Assigned task: Extract the full listing verbatim and drop any pictures from your copy.

Data to use:
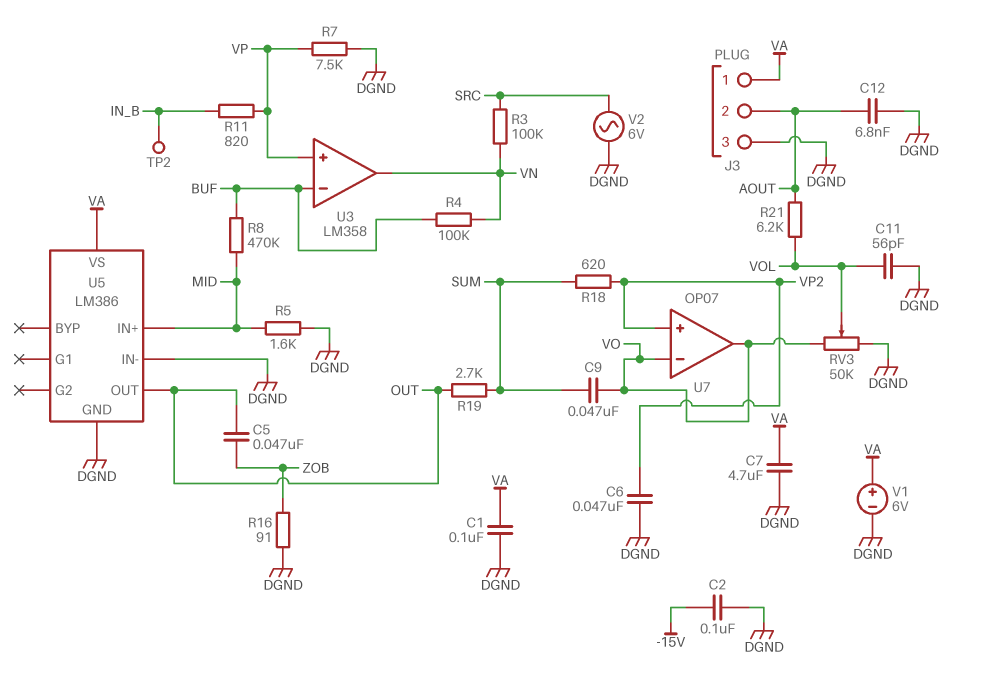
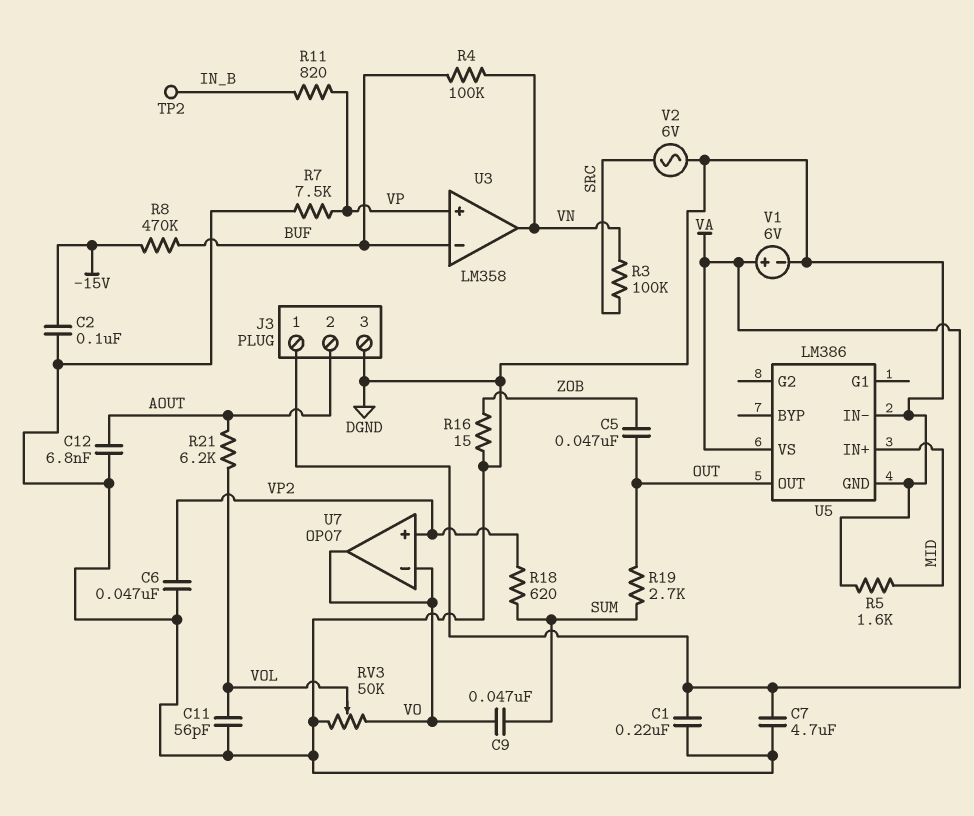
C1: 100nF (DGND, VA) -> 220nF (DGND, VA)
R8: 470k (BUF, MID) -> 470k (-15V, BUF)
R16: 91 (DGND, ZOB) -> 15 (DGND, ZOB)

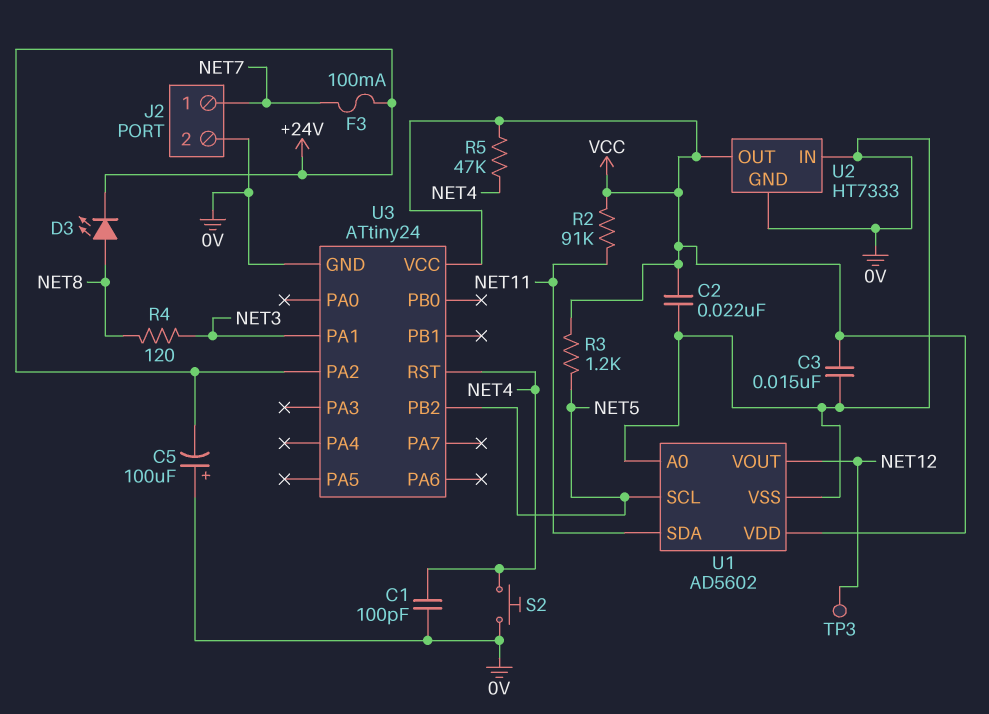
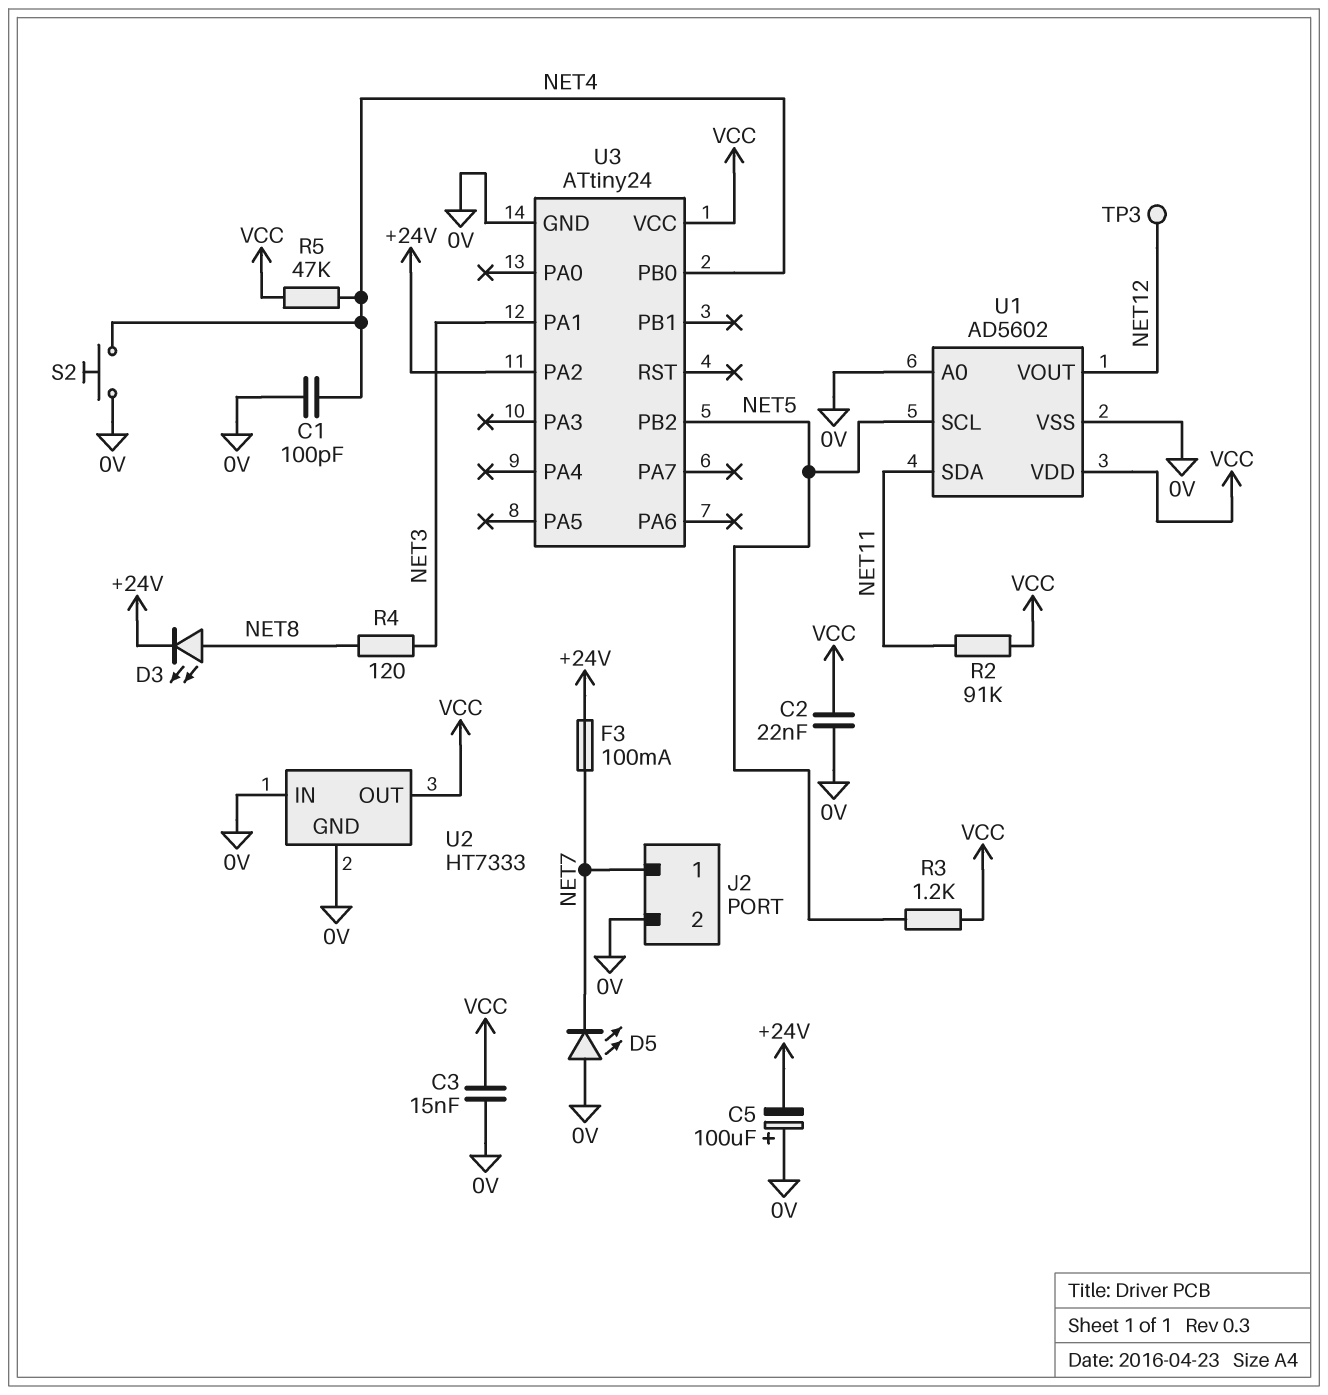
D5: none -> LED (A 0V, K NET7)
U3 pin PB0: none -> NET4
U3 pin RST: NET4 -> none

Response:
C1: 100nF (DGND, VA) -> 220nF (DGND, VA)
R8: 470k (BUF, MID) -> 470k (-15V, BUF)
R16: 91 (DGND, ZOB) -> 15 (DGND, ZOB)

D5: none -> LED (A 0V, K NET7)
U3 pin PB0: none -> NET4
U3 pin RST: NET4 -> none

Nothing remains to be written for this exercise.